-- INPUT DATA follows --

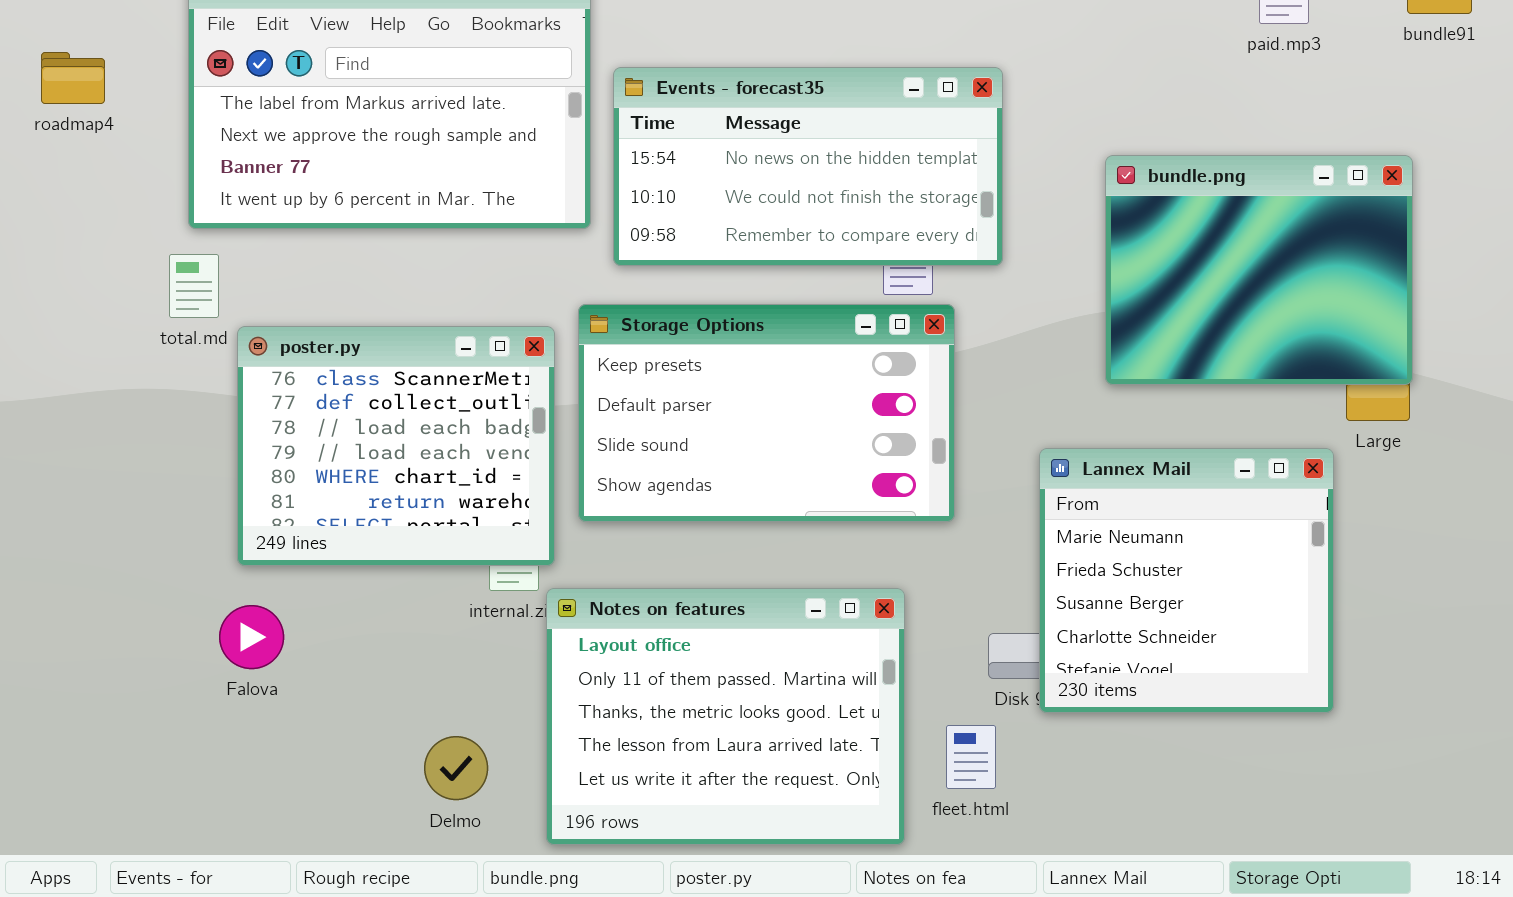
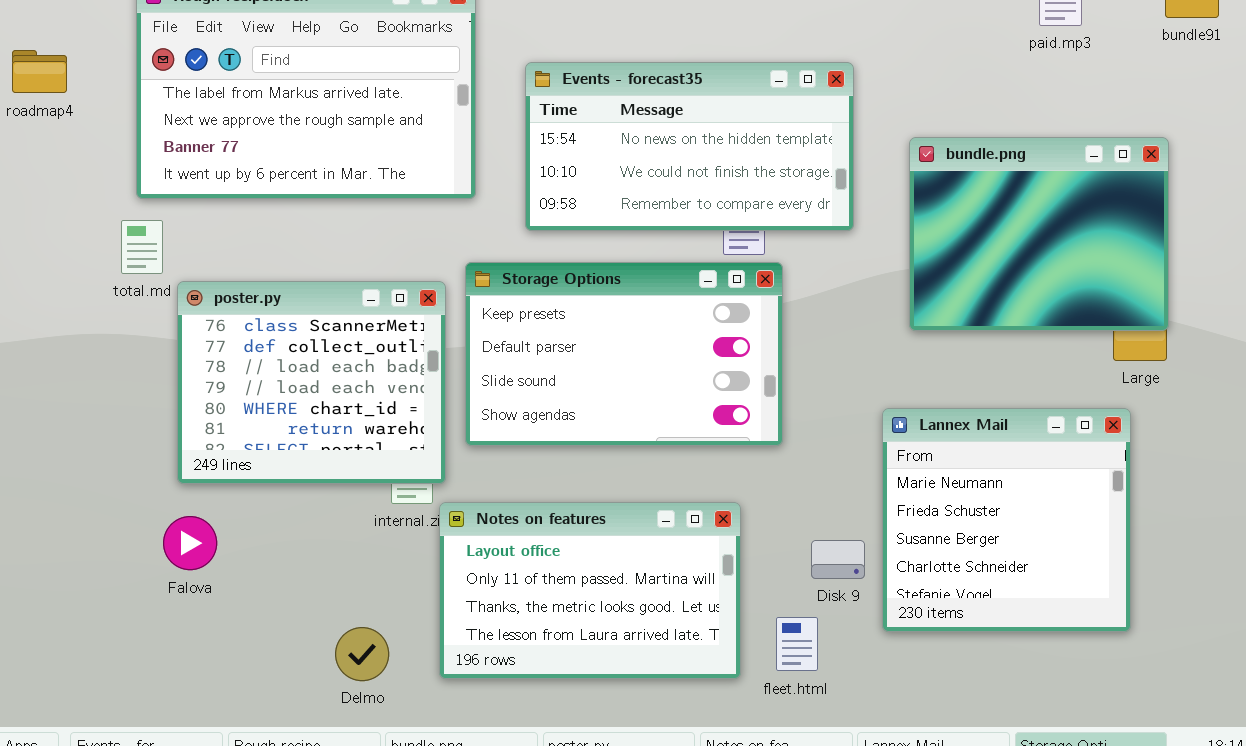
Events - forecast35: [613,67,1003,266] -> [525,62,854,231], moved
Lannex Mail: [1039,448,1334,713] -> [882,408,1131,632], moved
Notes on features: [546,588,905,845] -> [439,502,741,679], resized

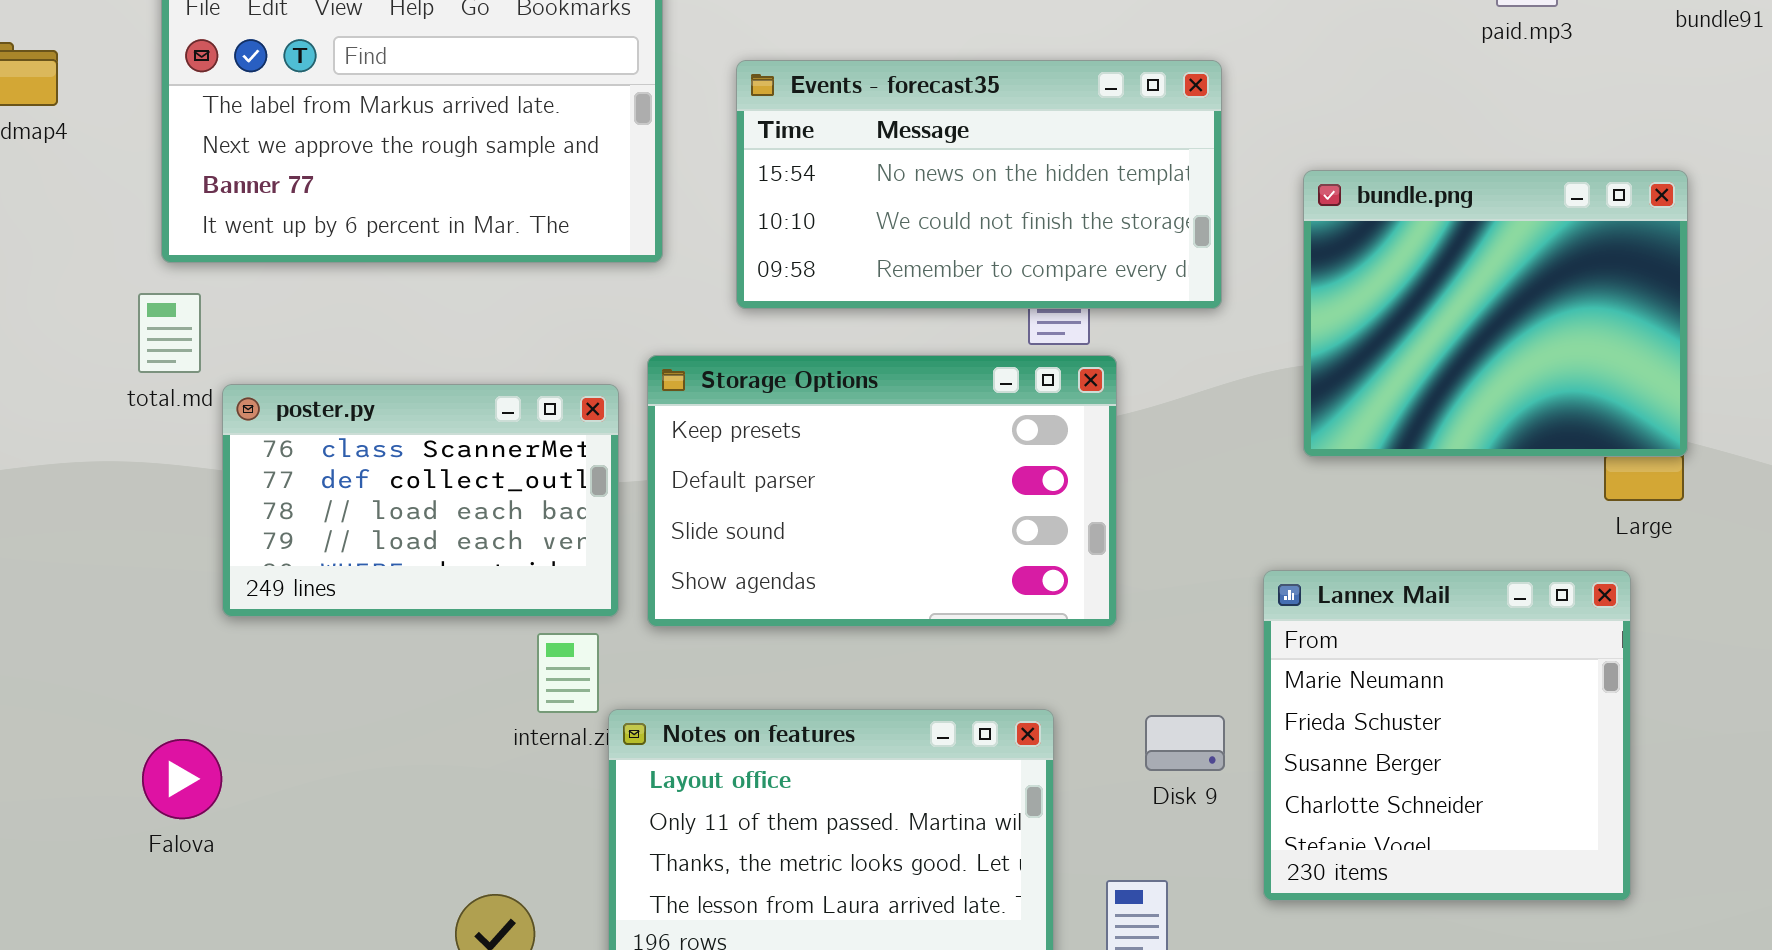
poster.py: [177,281,446,484] -> [222,384,619,617], resized
Falova: [163,516,217,570] -> [142,739,222,819], moved
Disk 9: [811,540,865,579] -> [1145,715,1225,771], moved

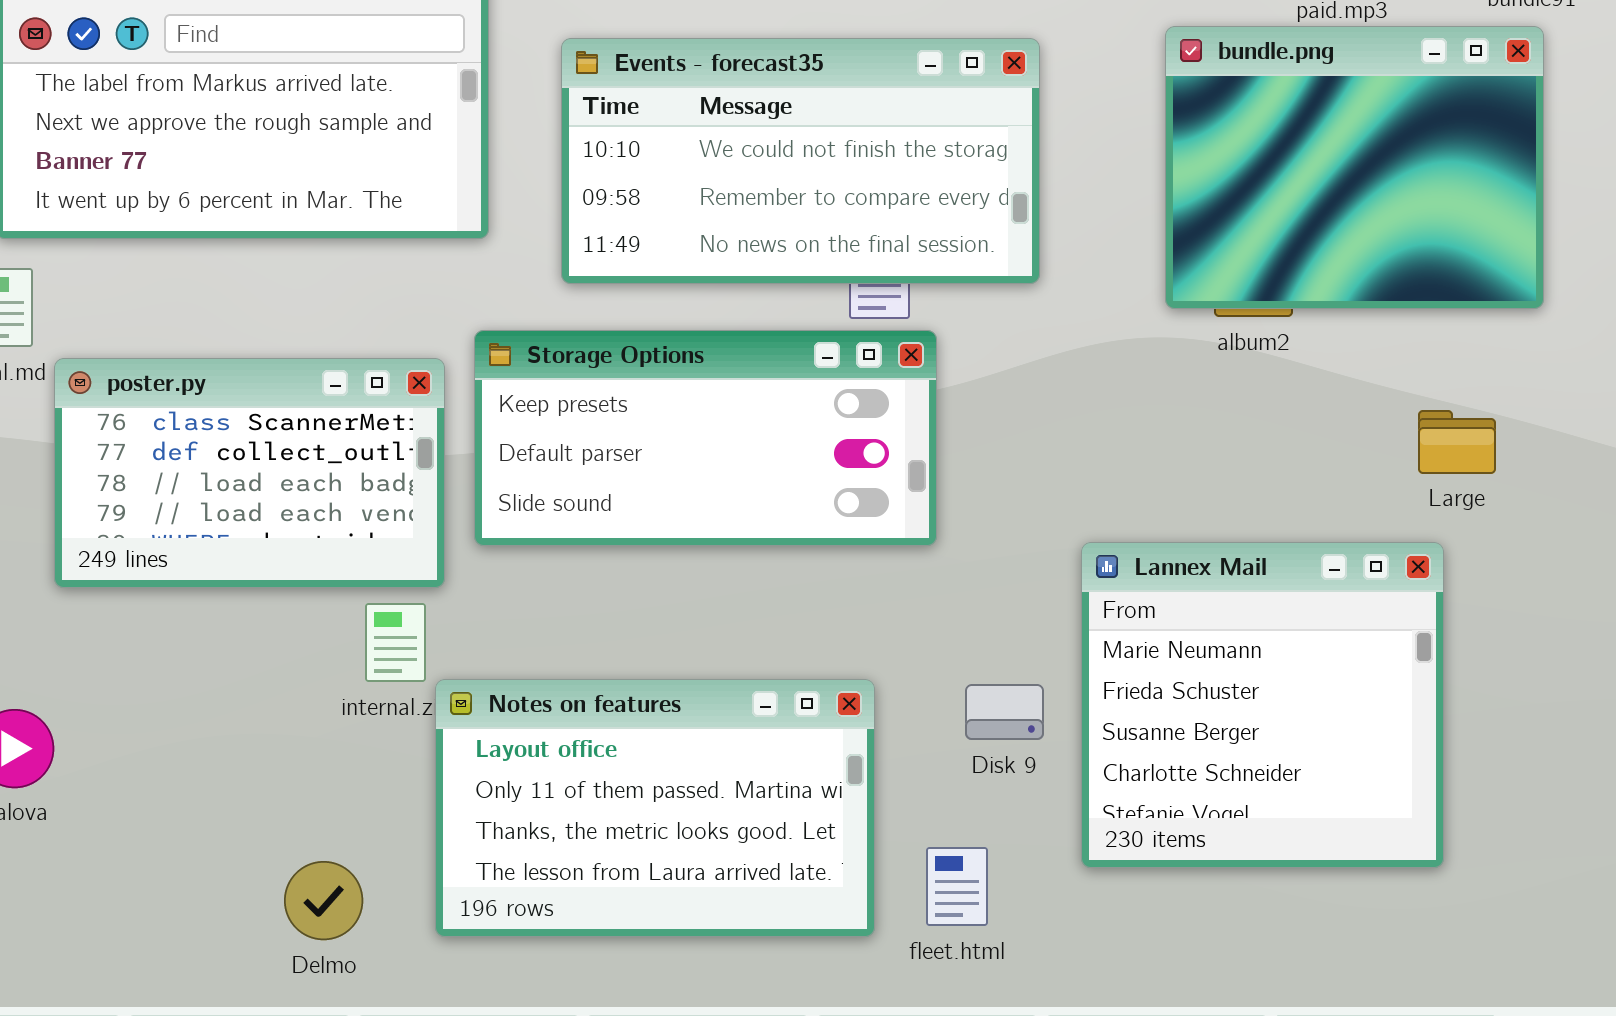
Events - forecast35: [736,60,1222,309] -> [561,38,1040,284], scrolled down 1 row
bundle.png: [1303,170,1688,457] -> [1165,26,1544,309], moved
Storage Options: [647,355,1117,627] -> [474,330,937,546], resized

-- INPUT DATA concluded --

WHAT THE EXERCISE ASKS: Copy each line of the listing that includes "Events".

RESPONSE TO THIS EXERCISE:
Events - forecast35: [613,67,1003,266] -> [525,62,854,231], moved
Events - forecast35: [736,60,1222,309] -> [561,38,1040,284], scrolled down 1 row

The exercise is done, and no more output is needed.